Available data section start
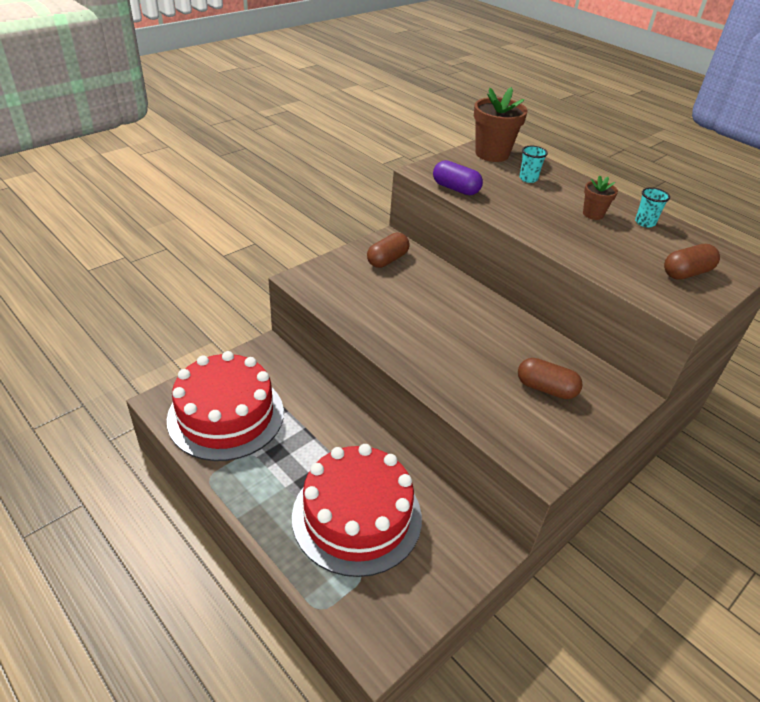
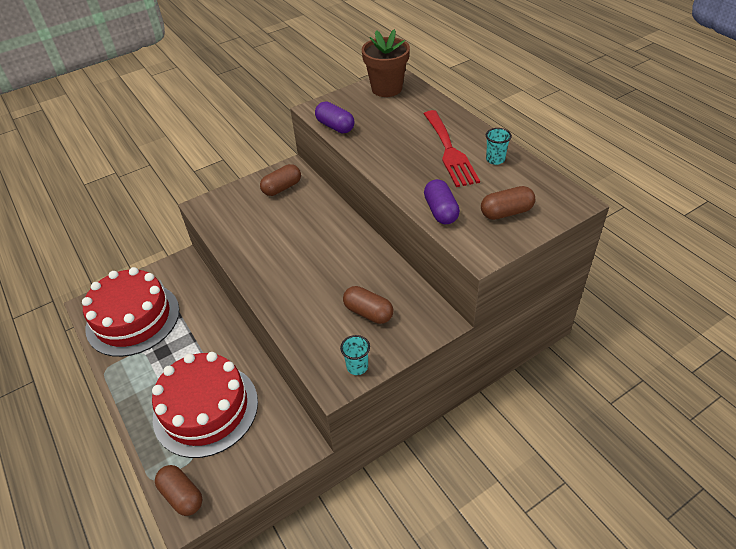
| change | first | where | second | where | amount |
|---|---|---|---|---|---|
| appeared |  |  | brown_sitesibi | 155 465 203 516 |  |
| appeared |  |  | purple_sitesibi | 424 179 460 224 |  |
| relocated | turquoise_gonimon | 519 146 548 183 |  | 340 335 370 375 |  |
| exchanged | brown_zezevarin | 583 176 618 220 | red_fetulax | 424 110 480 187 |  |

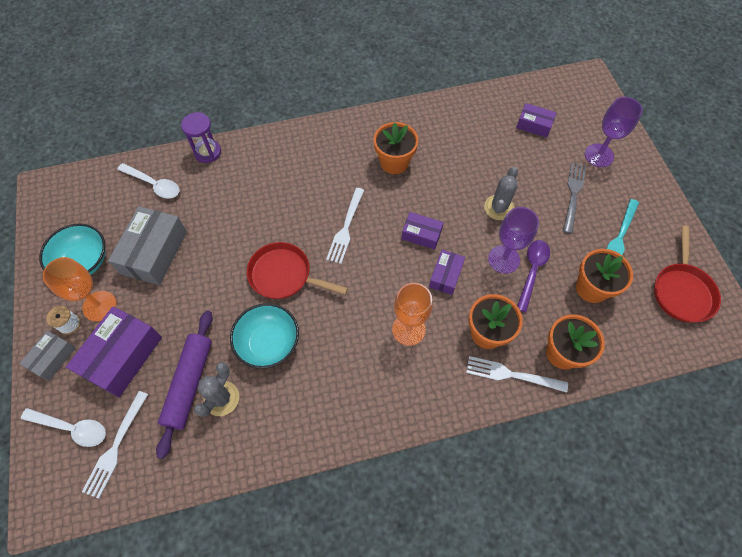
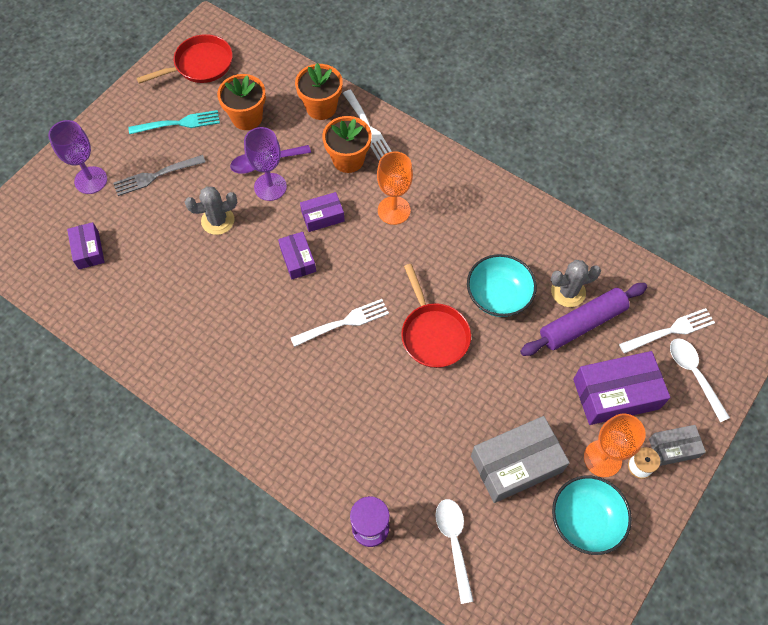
| change | first | where | second | where | amount |
|---|---|---|---|---|---|
| missing | orange_zezevarin | 373 122 419 174 |  |  |  |

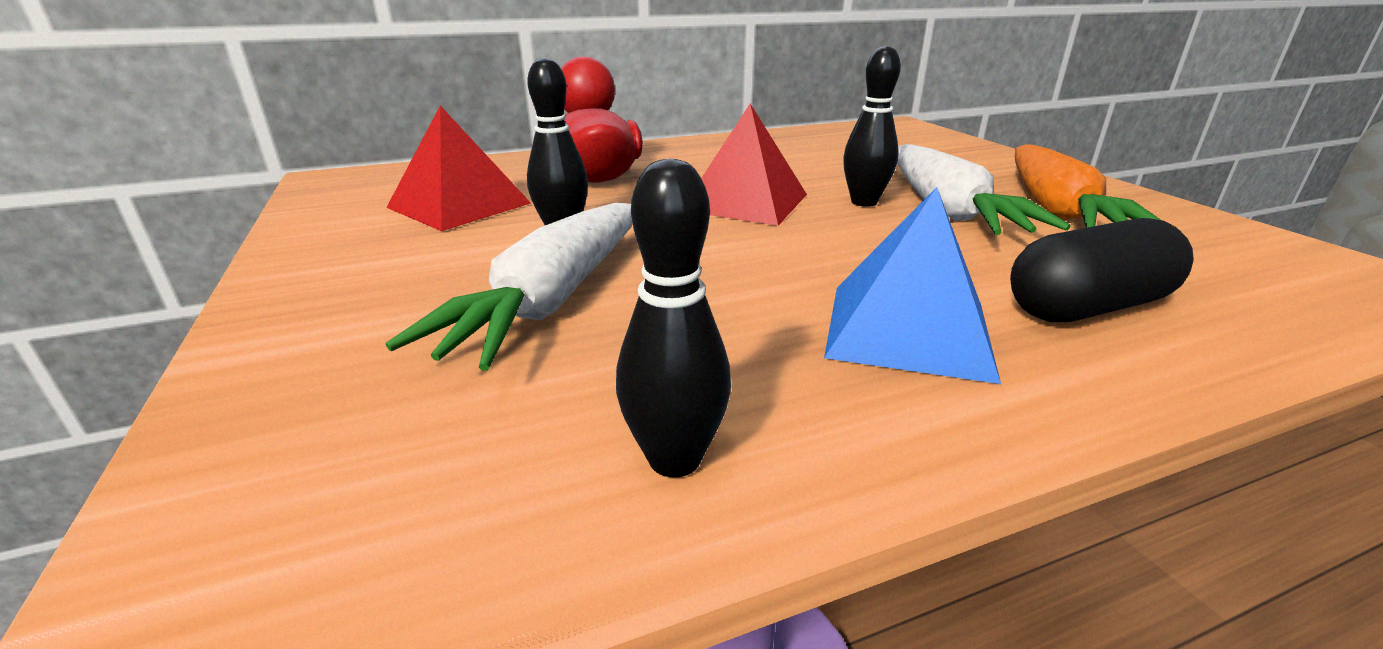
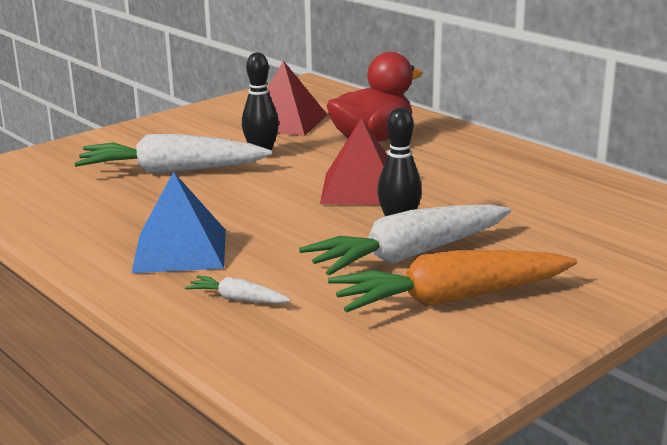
| change | first | where | second | where | amount |
|---|---|---|---|---|---|
| missing | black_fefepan | 616 159 731 478 |  |  |  |
| exchanged | black_sitesibi | 1010 218 1194 322 | white_notirumul | 185 275 291 304 |  |

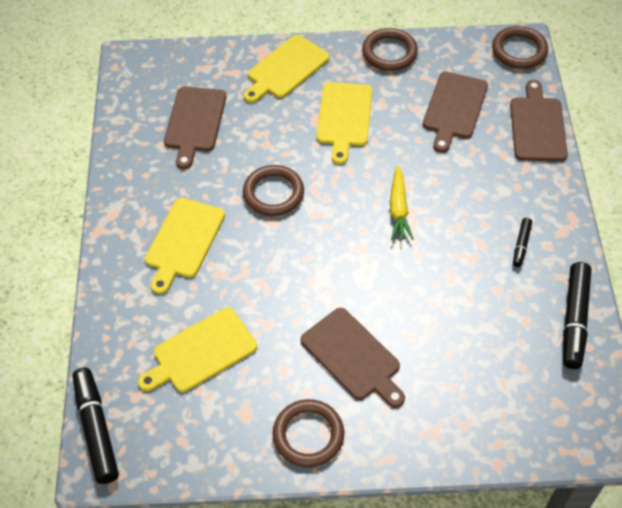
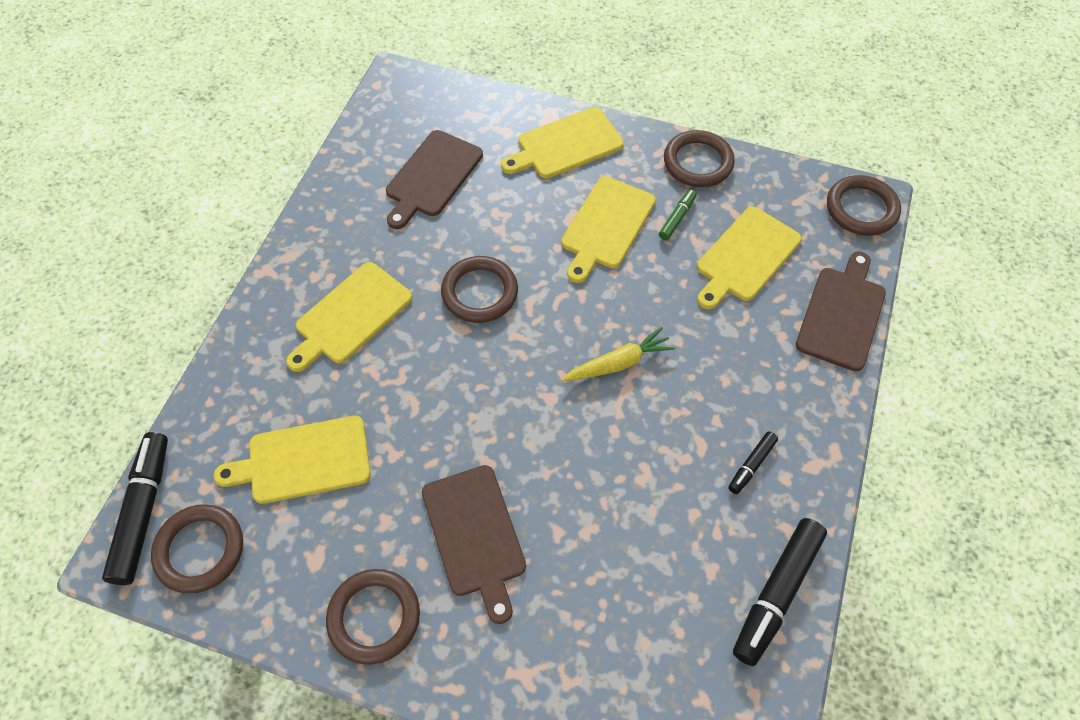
| change | first | where | second | where | amount |
|---|---|---|---|---|---|
| appeared |  |  | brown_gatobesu | 151 504 243 593 |  |
| appeared |  |  | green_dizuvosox | 659 189 697 240 |  |
| colour | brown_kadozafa | 423 72 488 153 | yellow_kadozafa | 697 207 802 309 |  |
| spun | yellow_notirumul | 390 166 414 240 |  | 561 327 675 382 | 135 degrees counterclockwise |

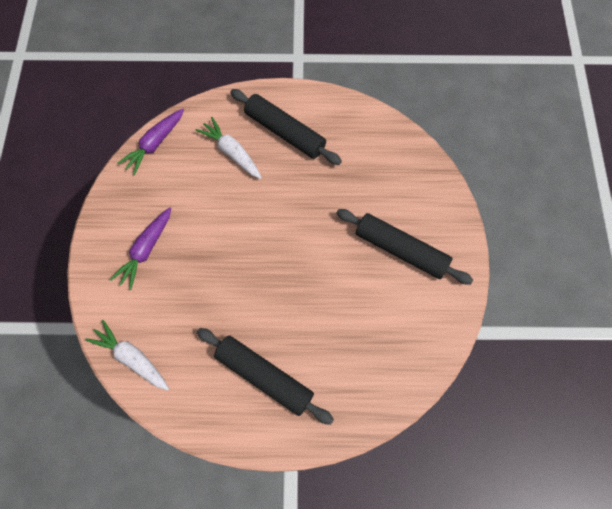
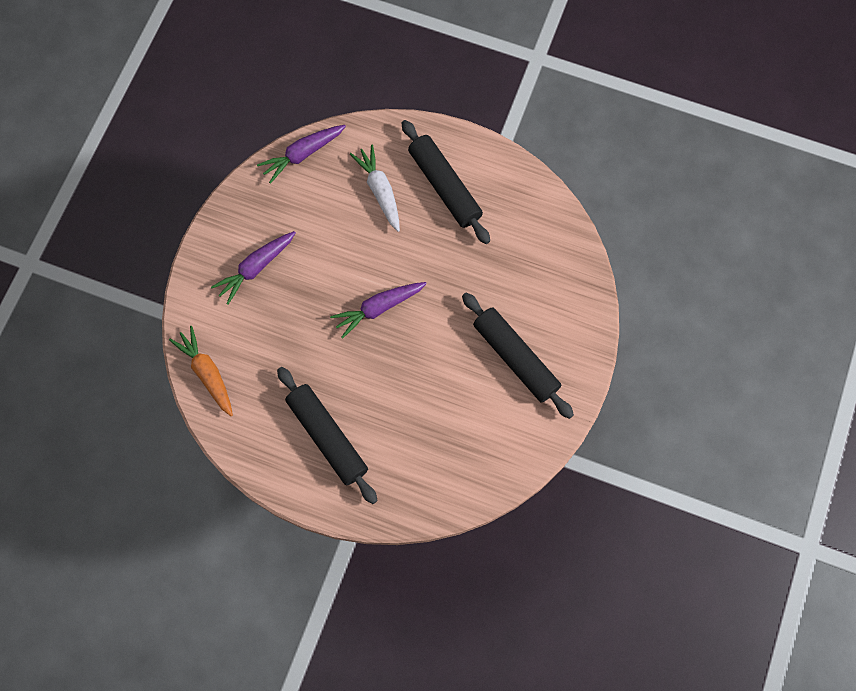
| change | first | where | second | where | amount |
|---|---|---|---|---|---|
| appeared |  |  | purple_notirumul | 330 282 427 338 |  |
| colour | white_notirumul | 85 320 169 391 | orange_notirumul | 169 326 233 416 |  |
Available data section end
Assigned task
Ignore the images and quote every line of the listing exactly.

Problem solution
| change | first | where | second | where | amount |
|---|---|---|---|---|---|
| appeared |  |  | brown_sitesibi | 155 465 203 516 |  |
| appeared |  |  | purple_sitesibi | 424 179 460 224 |  |
| relocated | turquoise_gonimon | 519 146 548 183 |  | 340 335 370 375 |  |
| exchanged | brown_zezevarin | 583 176 618 220 | red_fetulax | 424 110 480 187 |  |

| change | first | where | second | where | amount |
|---|---|---|---|---|---|
| missing | orange_zezevarin | 373 122 419 174 |  |  |  |

| change | first | where | second | where | amount |
|---|---|---|---|---|---|
| missing | black_fefepan | 616 159 731 478 |  |  |  |
| exchanged | black_sitesibi | 1010 218 1194 322 | white_notirumul | 185 275 291 304 |  |

| change | first | where | second | where | amount |
|---|---|---|---|---|---|
| appeared |  |  | brown_gatobesu | 151 504 243 593 |  |
| appeared |  |  | green_dizuvosox | 659 189 697 240 |  |
| colour | brown_kadozafa | 423 72 488 153 | yellow_kadozafa | 697 207 802 309 |  |
| spun | yellow_notirumul | 390 166 414 240 |  | 561 327 675 382 | 135 degrees counterclockwise |

| change | first | where | second | where | amount |
|---|---|---|---|---|---|
| appeared |  |  | purple_notirumul | 330 282 427 338 |  |
| colour | white_notirumul | 85 320 169 391 | orange_notirumul | 169 326 233 416 |  |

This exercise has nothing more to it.